EXTRACTED RECORDS ->

↓

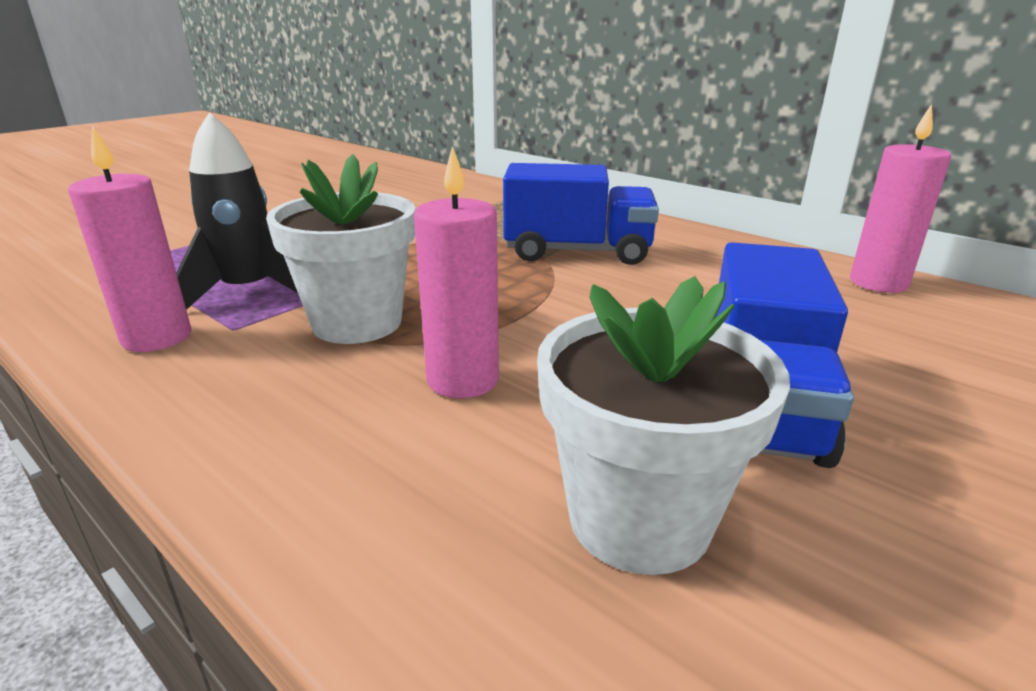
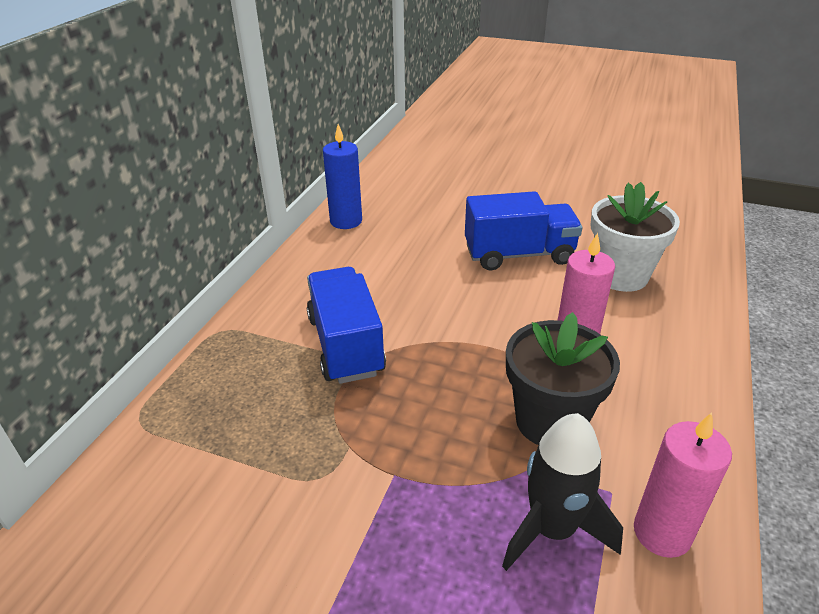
camera: 110 degrees left, 10 degrees up
white flower pot [266,154,415,344] -> black flower pot [506,312,620,445]
pink candle [850,104,951,293] -> blue candle [323,124,362,229]

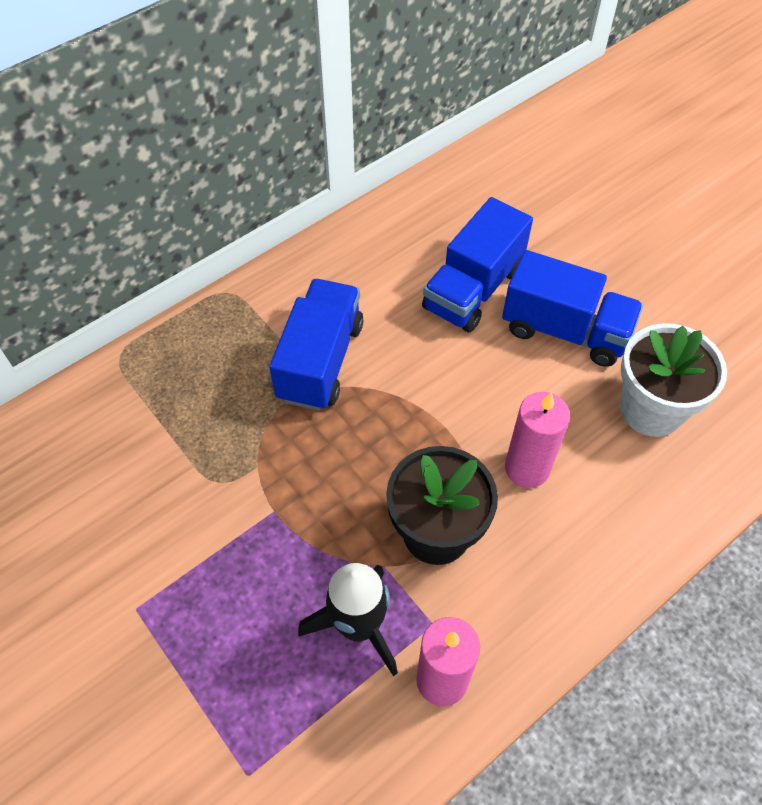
camera: 30 degrees right, 20 degrees up
blue candle [323,124,362,229] -> none
none -> blue truck [422,197,533,333]

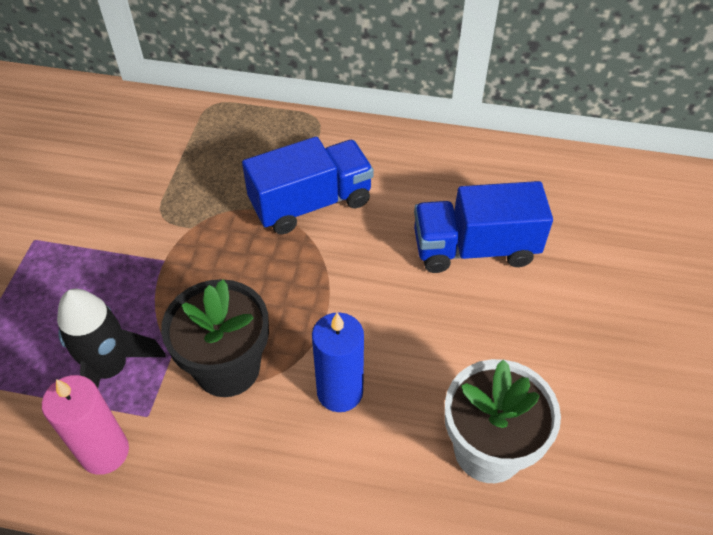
camera: 50 degrees right, 5 degrees down
blue truck [502,250,643,367] -> none
pink candle [505,392,570,488] -> blue candle [312,312,364,412]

↑

TASK DETAILS -> Exclude all pictures and return precisely the lines from the one containing "pink candle [850,104,951,293]" through the closing line of the data.

SOLVED EXERCISE ->
pink candle [850,104,951,293] -> blue candle [323,124,362,229]

camera: 30 degrees right, 20 degrees up
blue candle [323,124,362,229] -> none
none -> blue truck [422,197,533,333]

camera: 50 degrees right, 5 degrees down
blue truck [502,250,643,367] -> none
pink candle [505,392,570,488] -> blue candle [312,312,364,412]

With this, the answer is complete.